▶ [THE DATA]
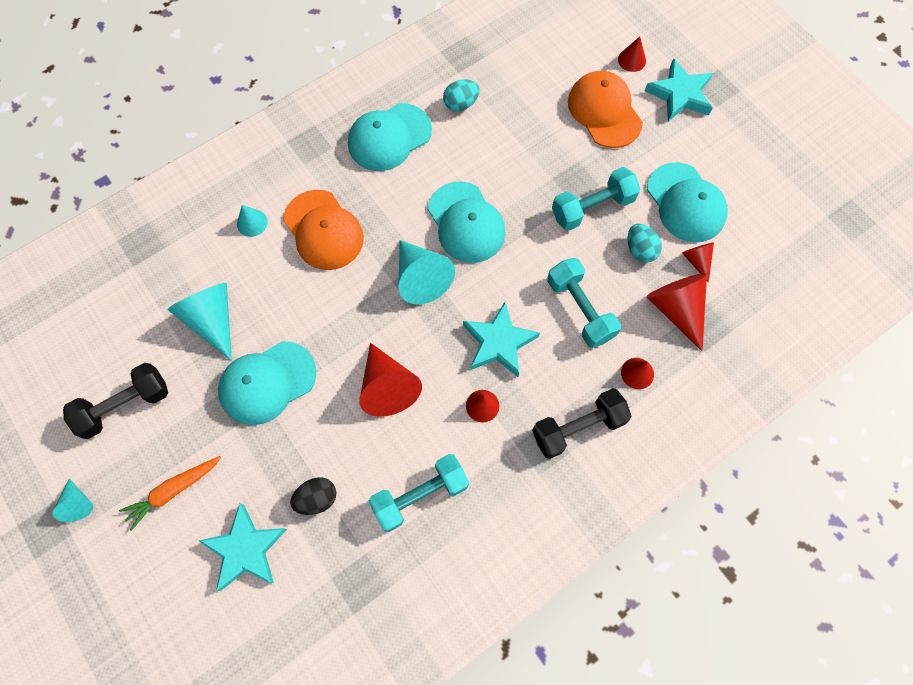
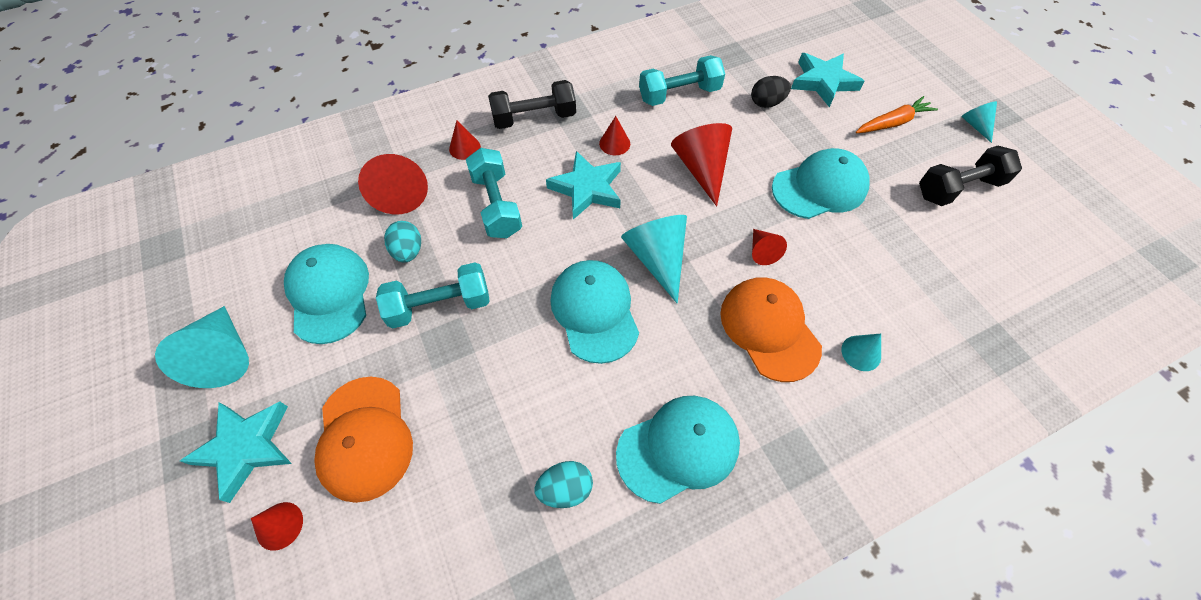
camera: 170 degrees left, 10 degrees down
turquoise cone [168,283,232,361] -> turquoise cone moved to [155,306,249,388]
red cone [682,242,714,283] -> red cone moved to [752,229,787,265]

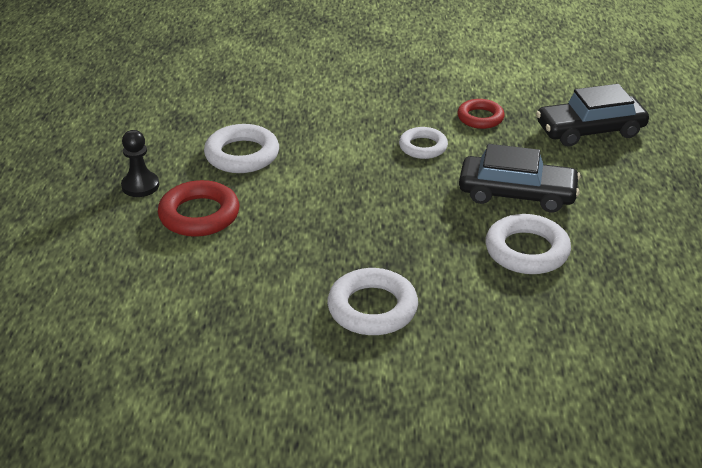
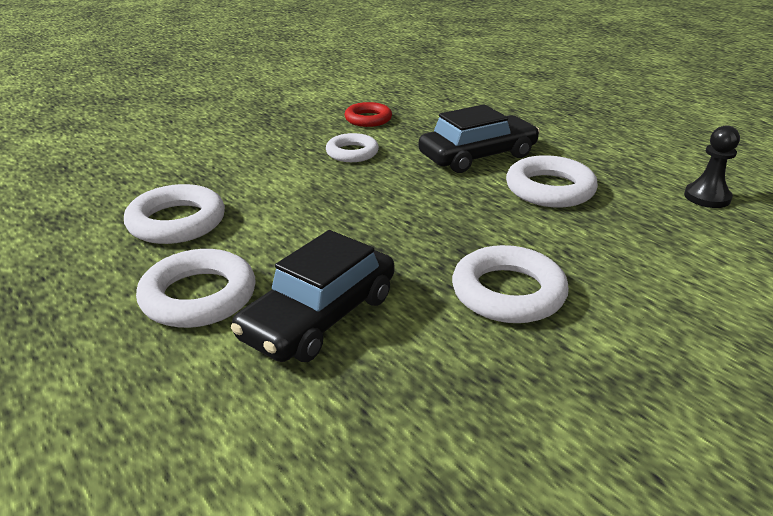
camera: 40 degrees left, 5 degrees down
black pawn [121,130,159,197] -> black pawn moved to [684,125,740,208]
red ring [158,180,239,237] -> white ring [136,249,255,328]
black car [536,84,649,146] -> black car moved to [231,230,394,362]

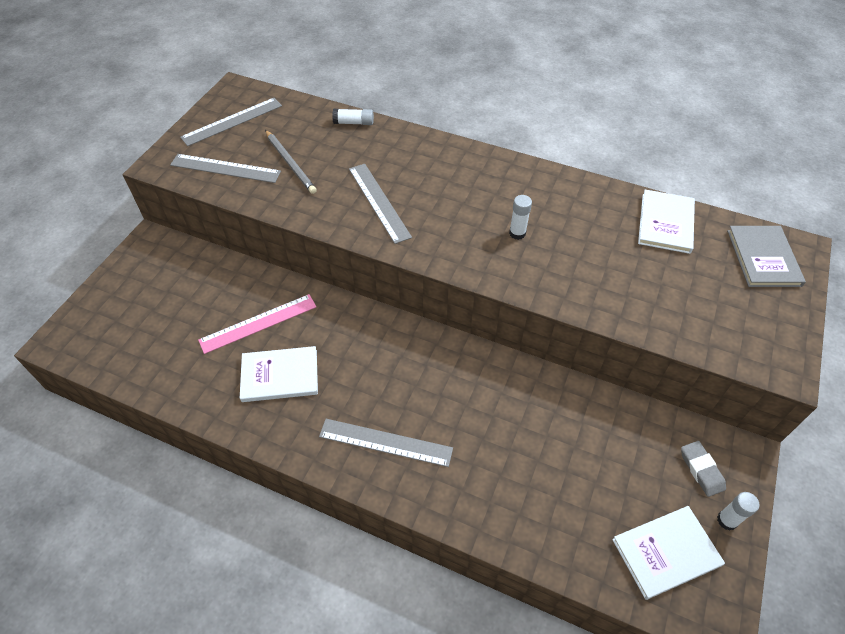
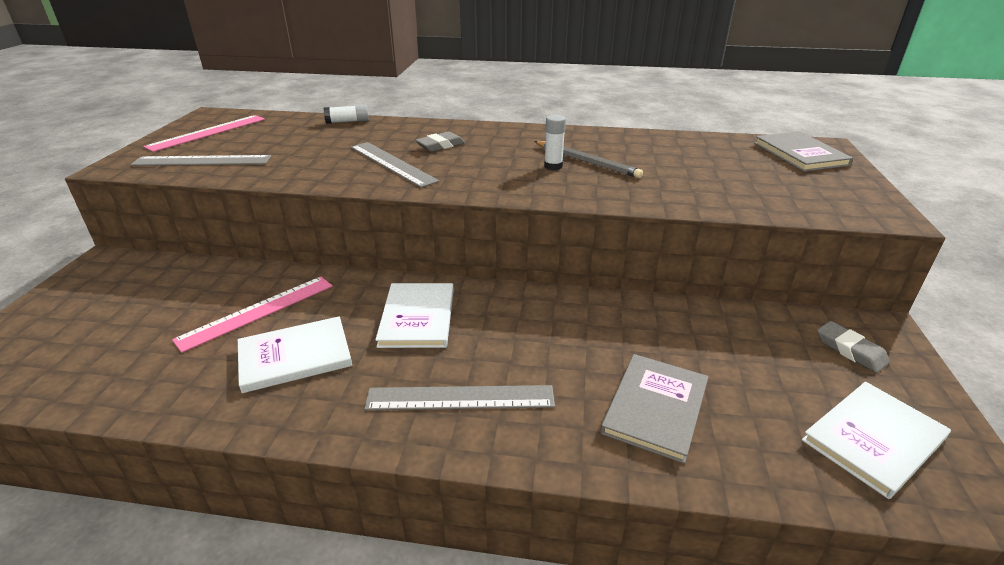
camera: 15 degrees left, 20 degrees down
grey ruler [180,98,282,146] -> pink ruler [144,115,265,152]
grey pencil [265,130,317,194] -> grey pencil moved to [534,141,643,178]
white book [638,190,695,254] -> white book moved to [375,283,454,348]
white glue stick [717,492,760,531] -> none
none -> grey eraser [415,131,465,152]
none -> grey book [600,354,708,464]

...

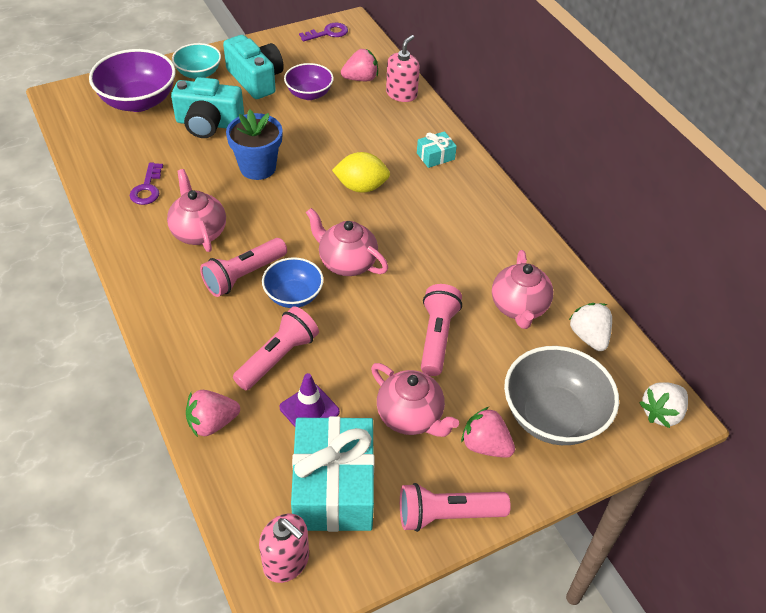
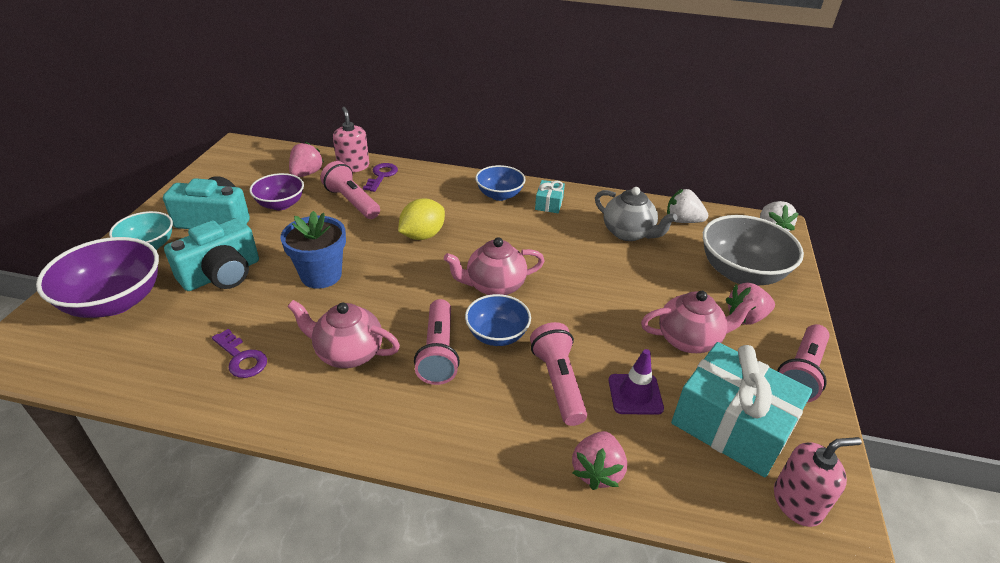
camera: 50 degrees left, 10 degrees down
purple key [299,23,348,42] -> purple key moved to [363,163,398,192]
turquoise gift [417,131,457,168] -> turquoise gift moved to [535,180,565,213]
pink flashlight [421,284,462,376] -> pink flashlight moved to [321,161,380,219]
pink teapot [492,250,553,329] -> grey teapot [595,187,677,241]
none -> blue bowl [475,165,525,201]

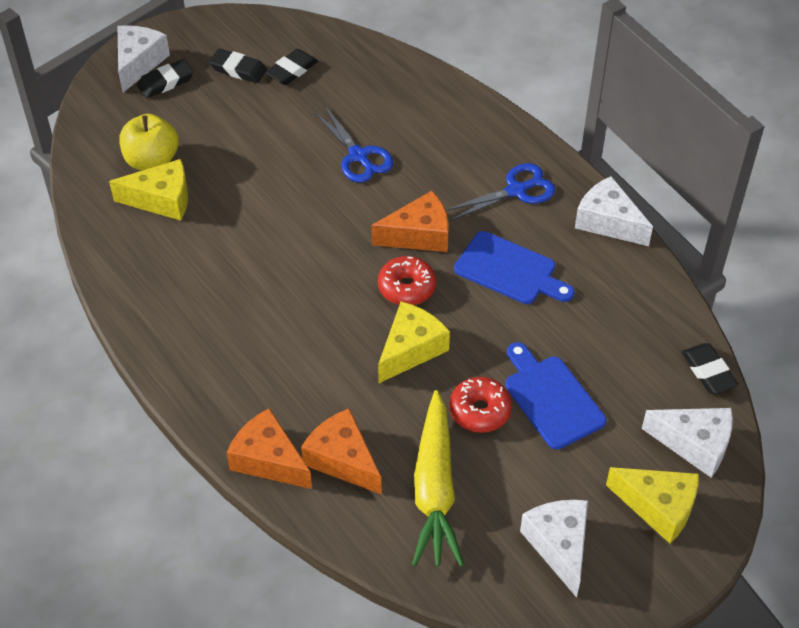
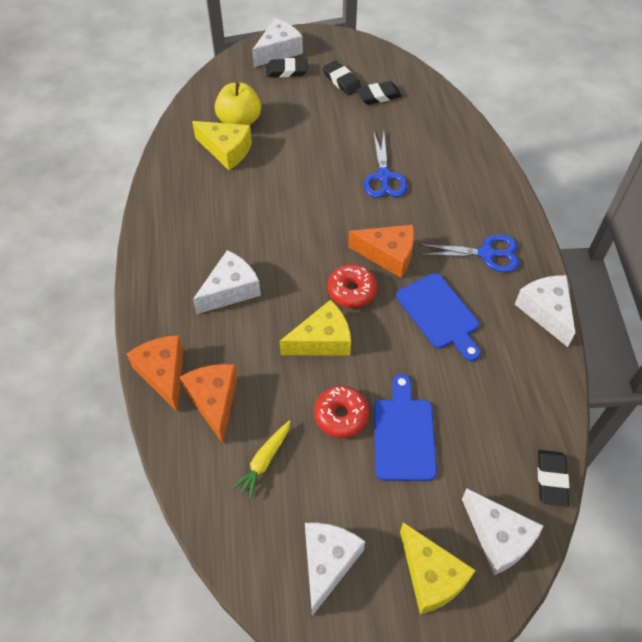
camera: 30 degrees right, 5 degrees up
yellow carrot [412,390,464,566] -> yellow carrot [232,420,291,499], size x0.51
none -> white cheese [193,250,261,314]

▶ [ABOUT THIS TASK] From the material above, output only the span of lines that starts at the one containing "black pawn [121,130,159,197]" and finishes at the one containing "camera: 15 degrees left, 20 degrees down", word for word and free of pictures.

▶ [YOUR RESPONSE]
black pawn [121,130,159,197] -> black pawn moved to [684,125,740,208]
red ring [158,180,239,237] -> white ring [136,249,255,328]
black car [536,84,649,146] -> black car moved to [231,230,394,362]

camera: 15 degrees left, 20 degrees down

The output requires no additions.